Directions
Only a number is expected: how many lines in the entries that follow contain the word "AUDIO"?

++++ Information shown

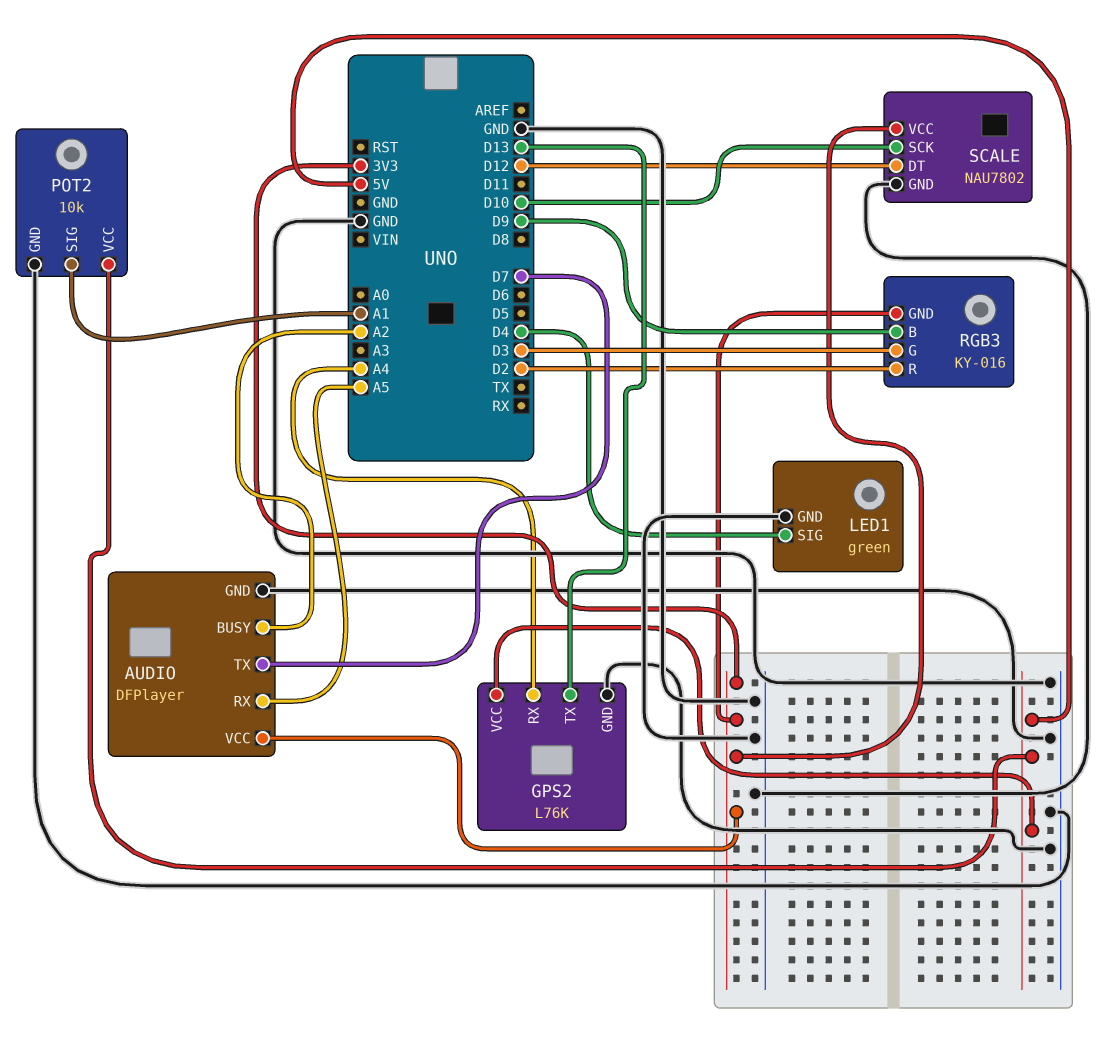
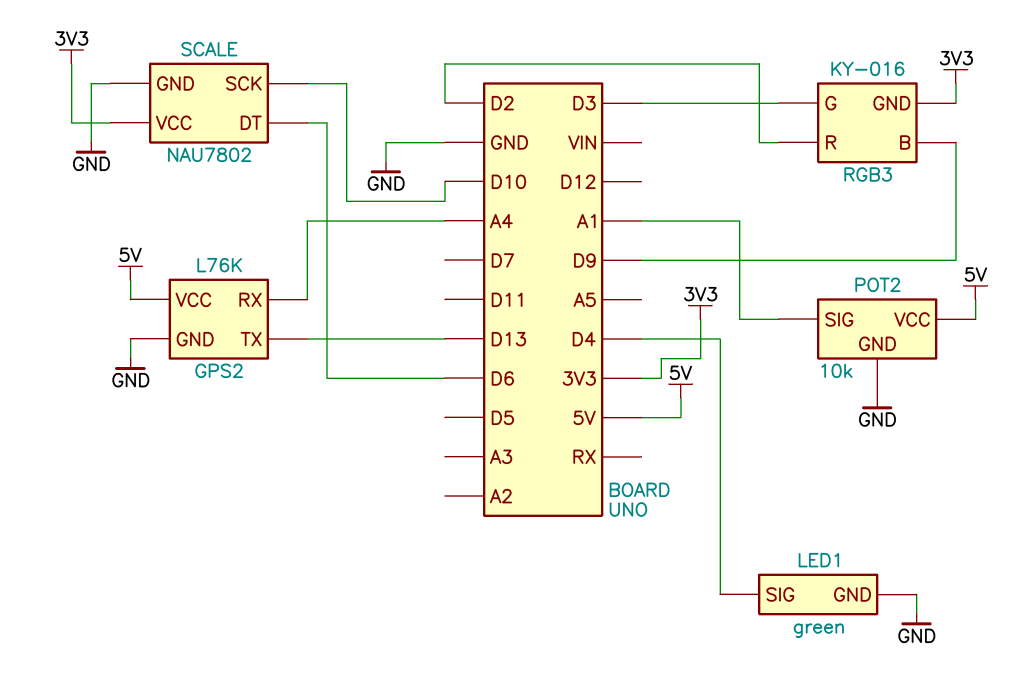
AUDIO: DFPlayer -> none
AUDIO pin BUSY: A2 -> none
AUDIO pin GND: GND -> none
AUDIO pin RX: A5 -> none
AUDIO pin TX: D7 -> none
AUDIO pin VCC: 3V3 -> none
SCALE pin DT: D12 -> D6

++++++++

The completed task
6